▶ Exercise
Go to the line below that has "none -> purple brick C7:D8 level 1", print it and each line after it exactly, and stop after the line that has "none -> purple round brick G4 level 1"; leave out pictures.

▶ Input records

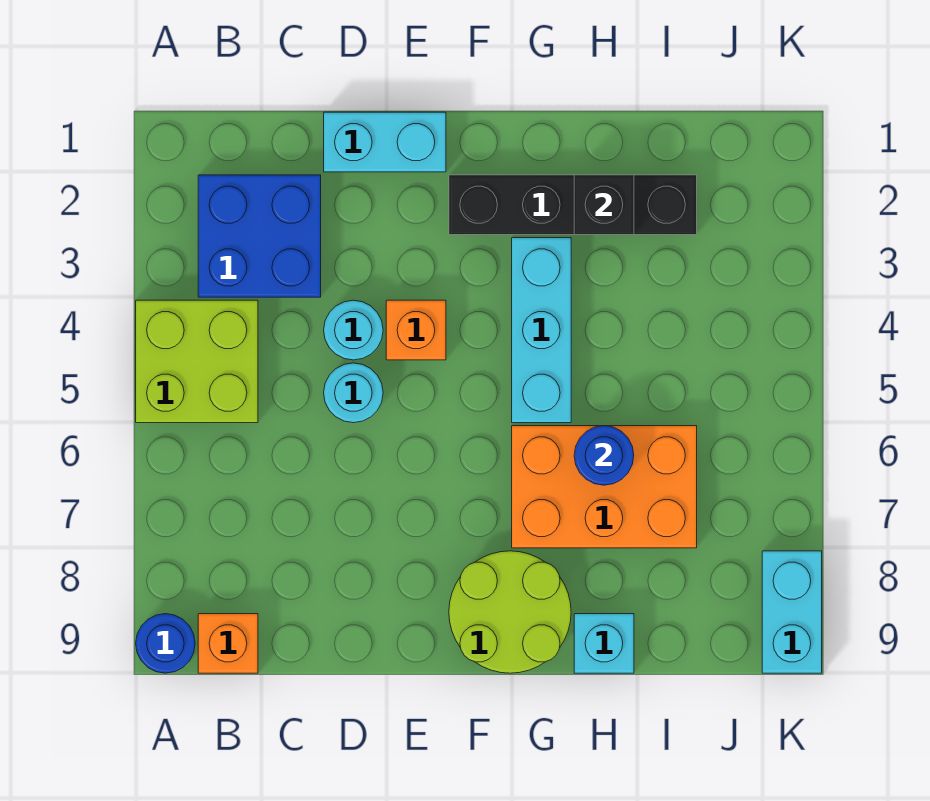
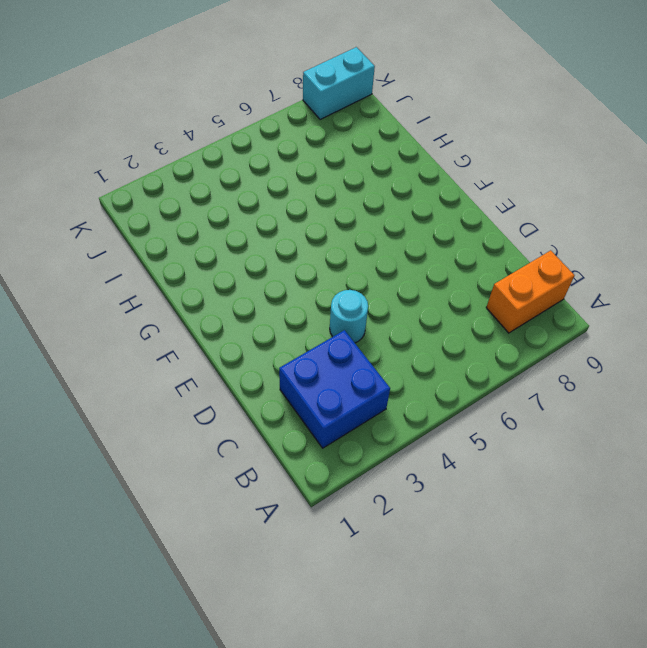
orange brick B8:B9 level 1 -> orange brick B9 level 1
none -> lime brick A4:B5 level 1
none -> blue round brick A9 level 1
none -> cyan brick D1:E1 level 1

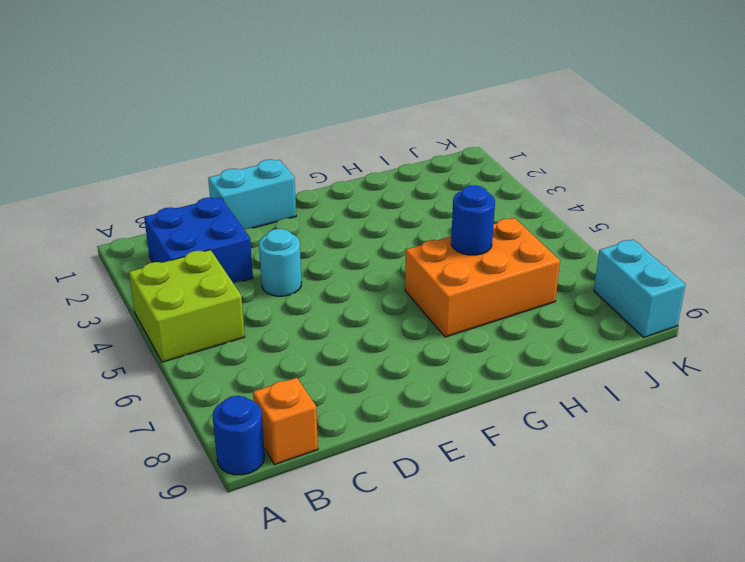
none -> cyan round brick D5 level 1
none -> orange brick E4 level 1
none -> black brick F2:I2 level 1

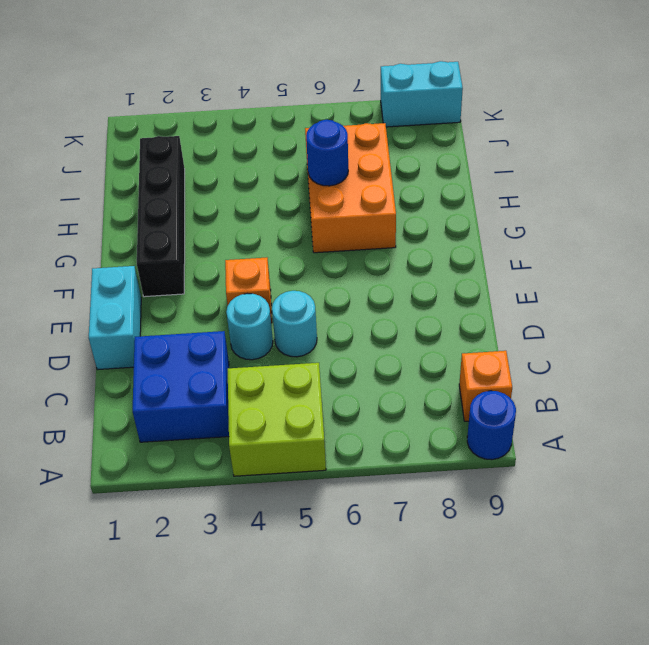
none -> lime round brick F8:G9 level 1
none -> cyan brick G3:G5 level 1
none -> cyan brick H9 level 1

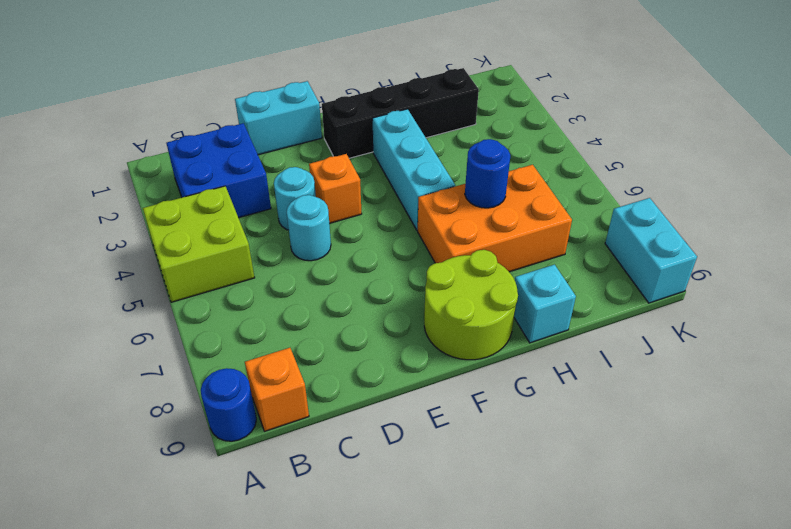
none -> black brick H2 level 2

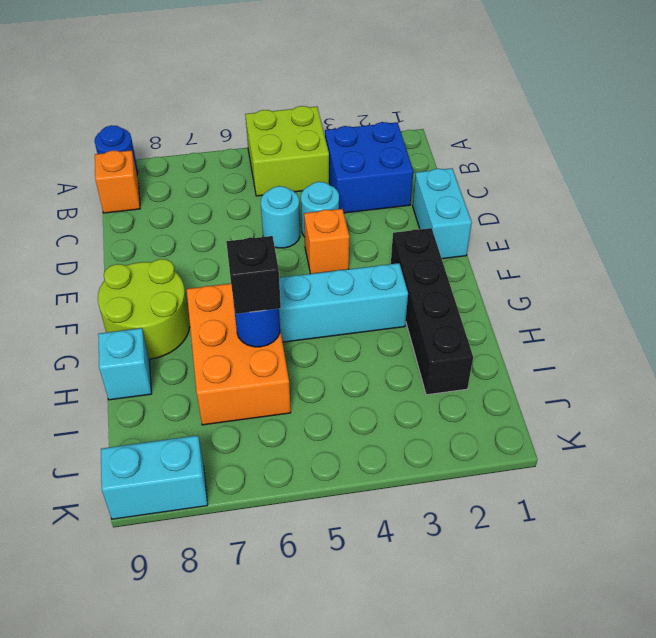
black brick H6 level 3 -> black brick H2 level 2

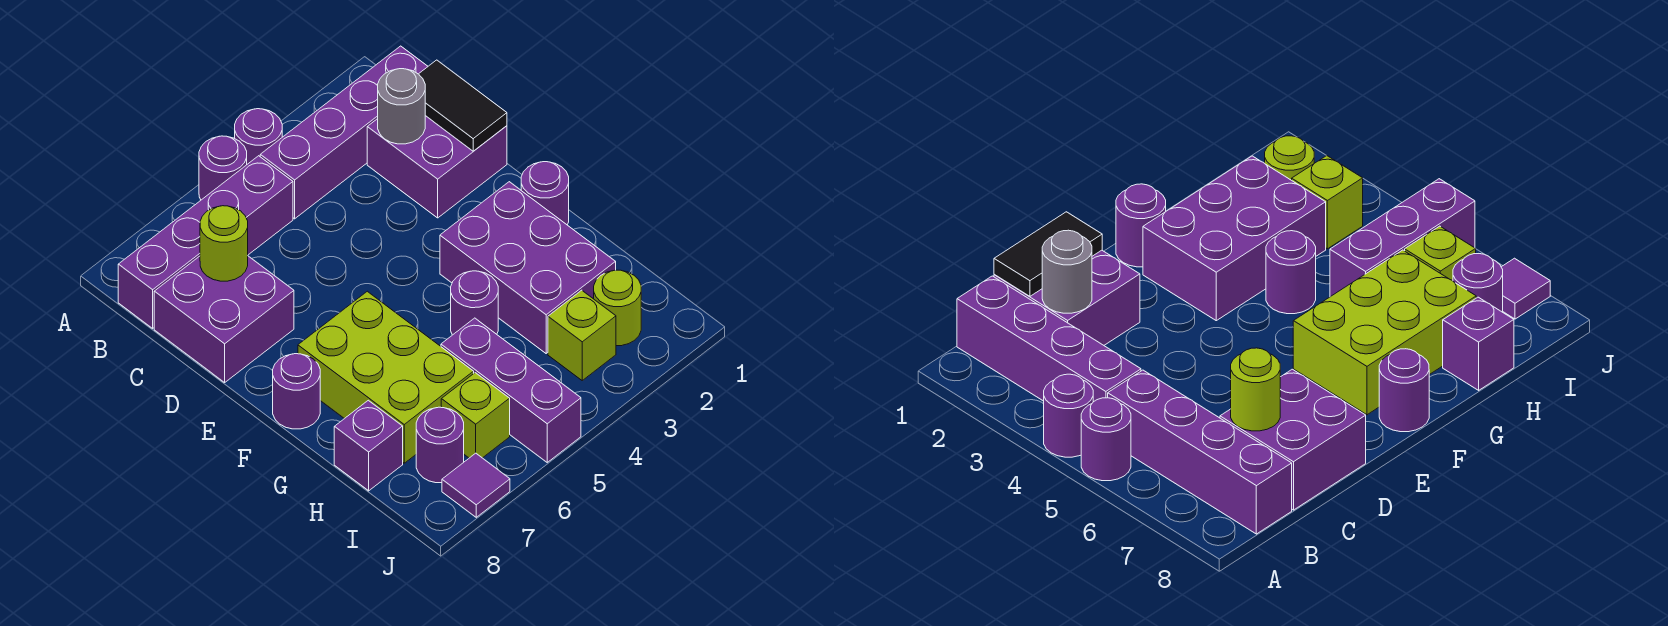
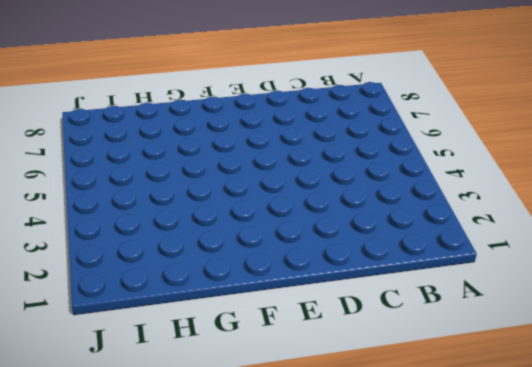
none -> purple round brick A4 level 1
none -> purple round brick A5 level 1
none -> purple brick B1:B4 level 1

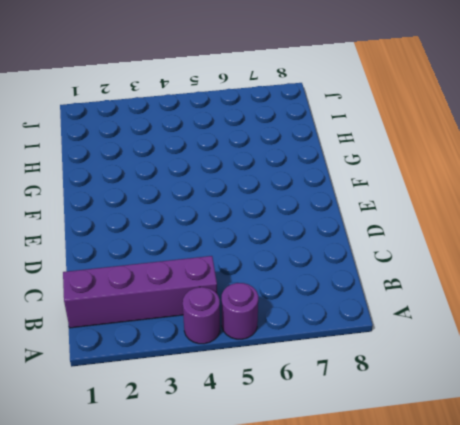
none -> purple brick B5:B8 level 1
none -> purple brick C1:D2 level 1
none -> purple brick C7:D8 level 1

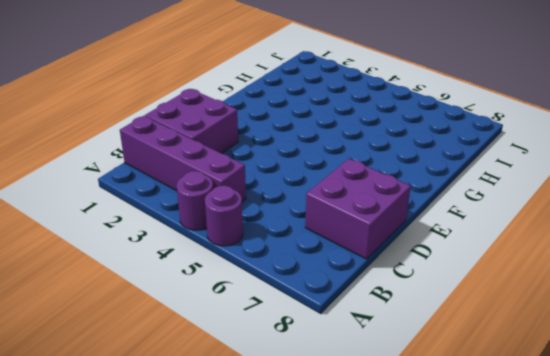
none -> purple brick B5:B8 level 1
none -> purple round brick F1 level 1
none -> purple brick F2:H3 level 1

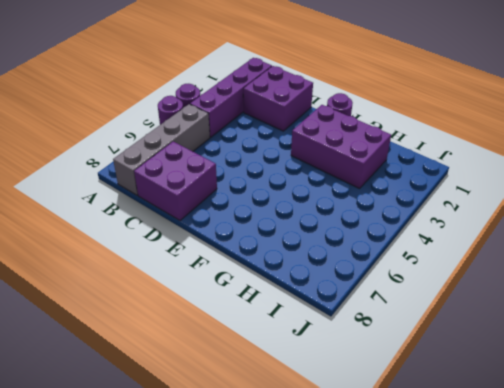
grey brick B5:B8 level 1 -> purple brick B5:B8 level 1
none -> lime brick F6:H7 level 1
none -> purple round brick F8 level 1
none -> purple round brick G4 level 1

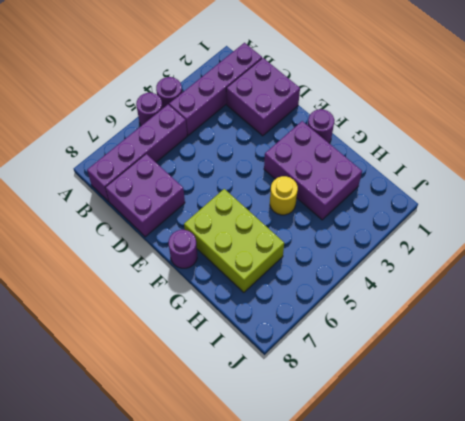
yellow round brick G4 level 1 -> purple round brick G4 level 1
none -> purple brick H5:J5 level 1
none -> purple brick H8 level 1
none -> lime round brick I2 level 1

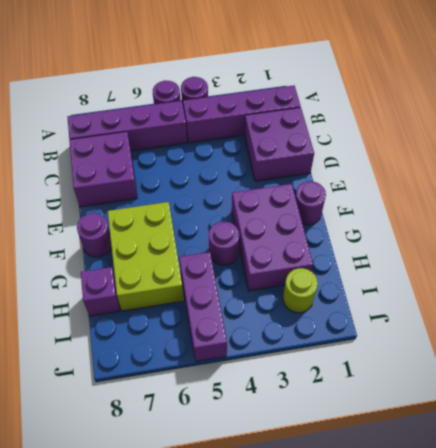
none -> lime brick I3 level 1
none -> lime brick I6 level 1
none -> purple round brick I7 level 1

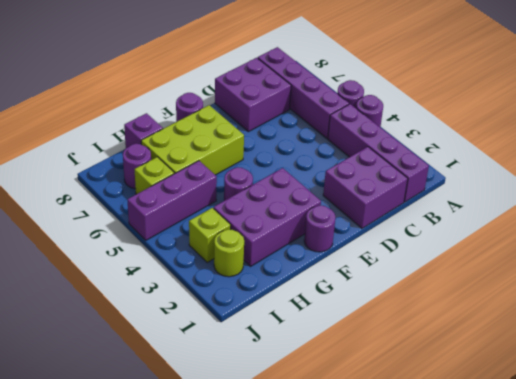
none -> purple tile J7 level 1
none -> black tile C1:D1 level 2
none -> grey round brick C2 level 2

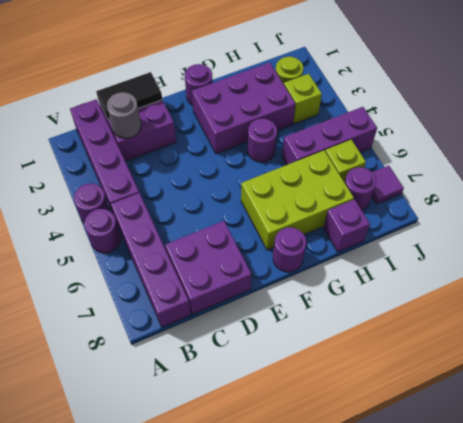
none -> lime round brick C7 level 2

▶ Exercise response
none -> purple brick C7:D8 level 1

none -> purple brick B5:B8 level 1
none -> purple round brick F1 level 1
none -> purple brick F2:H3 level 1

grey brick B5:B8 level 1 -> purple brick B5:B8 level 1
none -> lime brick F6:H7 level 1
none -> purple round brick F8 level 1
none -> purple round brick G4 level 1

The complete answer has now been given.